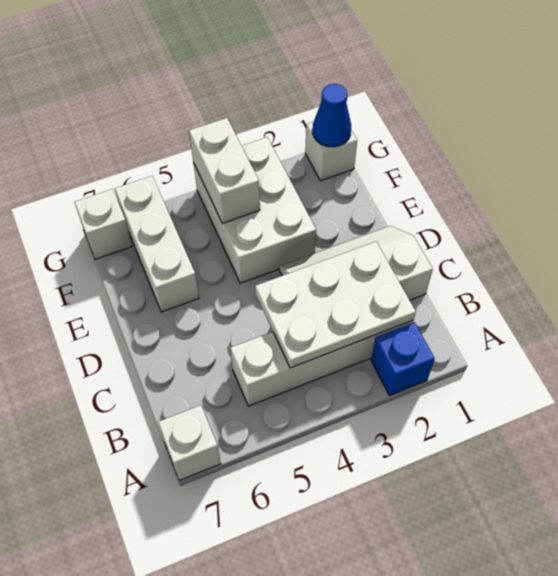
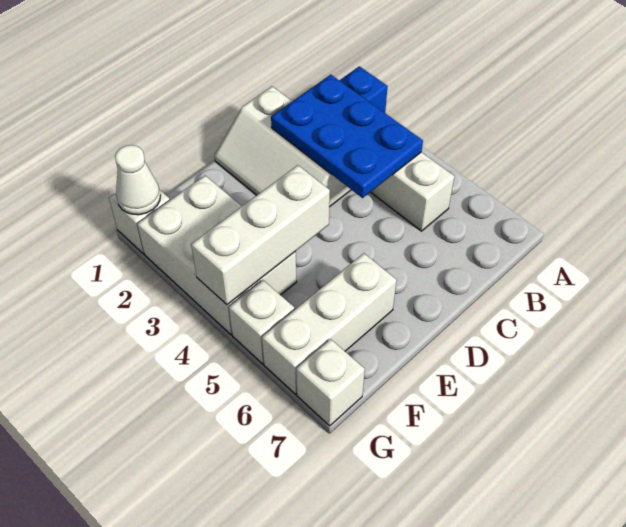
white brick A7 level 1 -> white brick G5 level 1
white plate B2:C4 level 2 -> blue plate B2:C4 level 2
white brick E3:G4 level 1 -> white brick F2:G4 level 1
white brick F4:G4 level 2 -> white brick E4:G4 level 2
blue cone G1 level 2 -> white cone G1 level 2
+++
§ What is expected
Copy each line of the listing that includes "brick".

§ Completed exercise
white brick A7 level 1 -> white brick G5 level 1
white brick E3:G4 level 1 -> white brick F2:G4 level 1
white brick F4:G4 level 2 -> white brick E4:G4 level 2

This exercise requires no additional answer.